__Work to complete__
Copy, word for word, the lines of the listing below from the line with "pink brick B7:G7" up to and including the line with "red slope D5:D6". Drop the pictures.

__Information__
════════
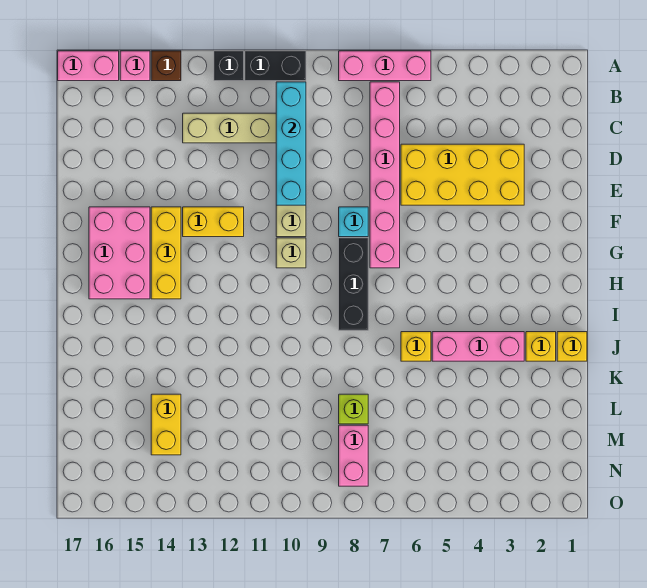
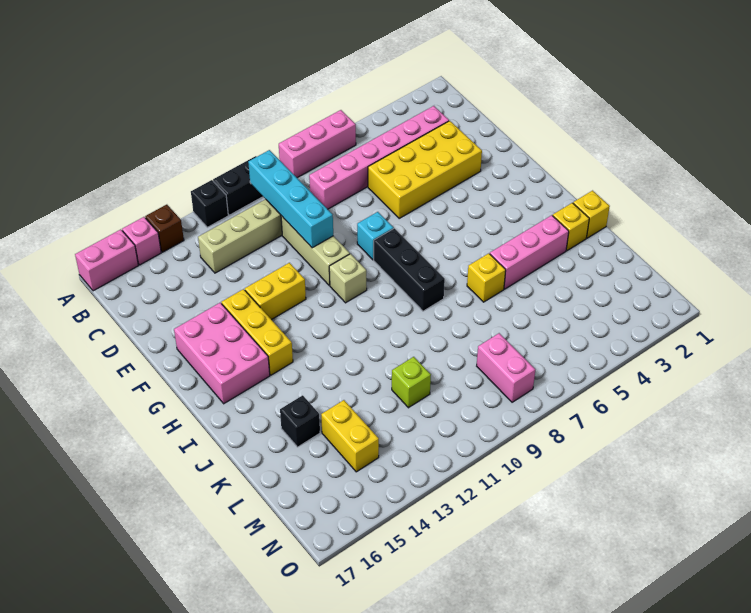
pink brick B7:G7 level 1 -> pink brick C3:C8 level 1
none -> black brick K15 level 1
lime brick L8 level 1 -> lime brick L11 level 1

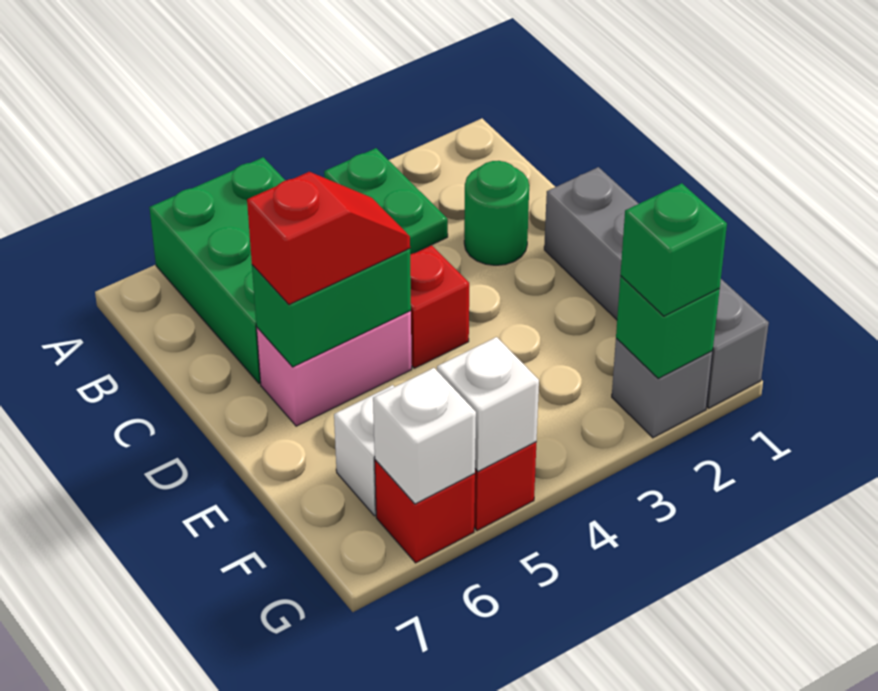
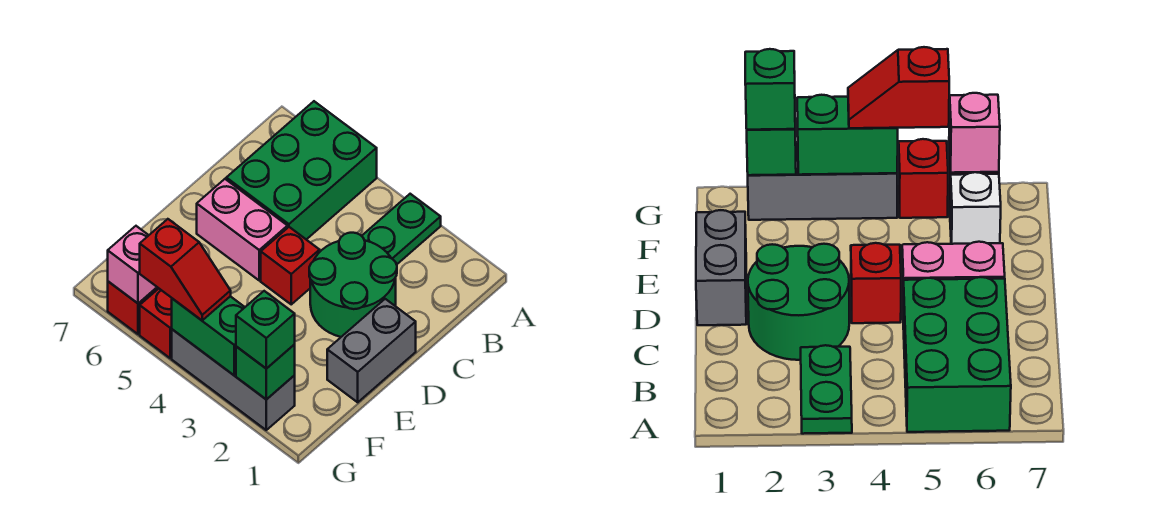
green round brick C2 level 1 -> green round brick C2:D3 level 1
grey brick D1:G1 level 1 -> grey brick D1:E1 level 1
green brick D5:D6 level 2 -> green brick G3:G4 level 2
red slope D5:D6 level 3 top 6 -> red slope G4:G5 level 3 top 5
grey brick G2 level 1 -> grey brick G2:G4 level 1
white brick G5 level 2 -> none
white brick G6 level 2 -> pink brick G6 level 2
════════
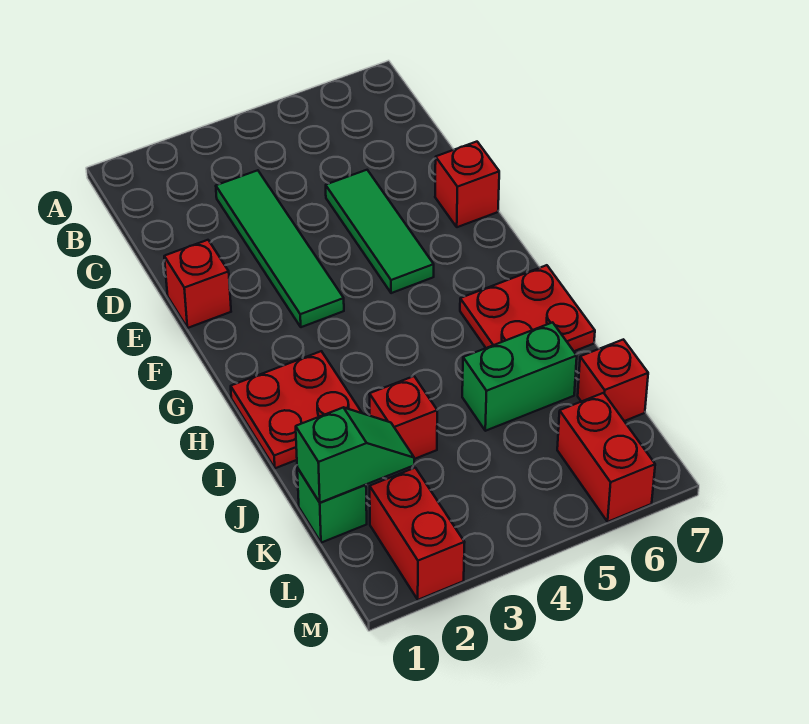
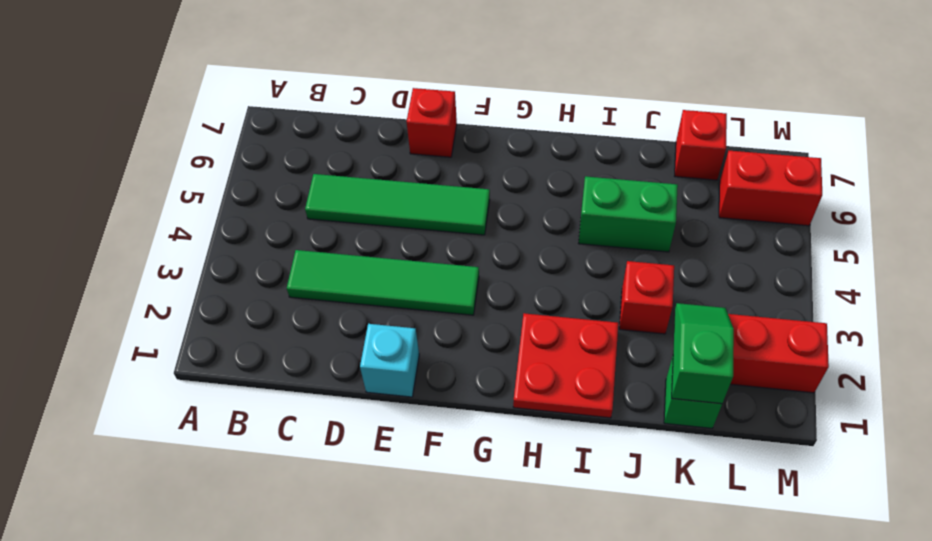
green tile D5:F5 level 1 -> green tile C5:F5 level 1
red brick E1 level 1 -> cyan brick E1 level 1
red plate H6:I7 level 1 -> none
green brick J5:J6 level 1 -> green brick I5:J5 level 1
════════
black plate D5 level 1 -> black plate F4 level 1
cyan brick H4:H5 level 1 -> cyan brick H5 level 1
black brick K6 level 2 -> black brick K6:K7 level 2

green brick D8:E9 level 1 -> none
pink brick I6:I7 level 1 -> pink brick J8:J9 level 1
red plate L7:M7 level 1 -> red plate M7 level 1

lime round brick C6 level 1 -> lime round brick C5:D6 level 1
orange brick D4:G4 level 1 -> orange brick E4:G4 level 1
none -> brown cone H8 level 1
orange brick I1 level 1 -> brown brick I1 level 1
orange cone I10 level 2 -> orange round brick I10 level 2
════════
__Answer for the task__
pink brick B7:G7 level 1 -> pink brick C3:C8 level 1
none -> black brick K15 level 1
lime brick L8 level 1 -> lime brick L11 level 1

green round brick C2 level 1 -> green round brick C2:D3 level 1
grey brick D1:G1 level 1 -> grey brick D1:E1 level 1
green brick D5:D6 level 2 -> green brick G3:G4 level 2
red slope D5:D6 level 3 top 6 -> red slope G4:G5 level 3 top 5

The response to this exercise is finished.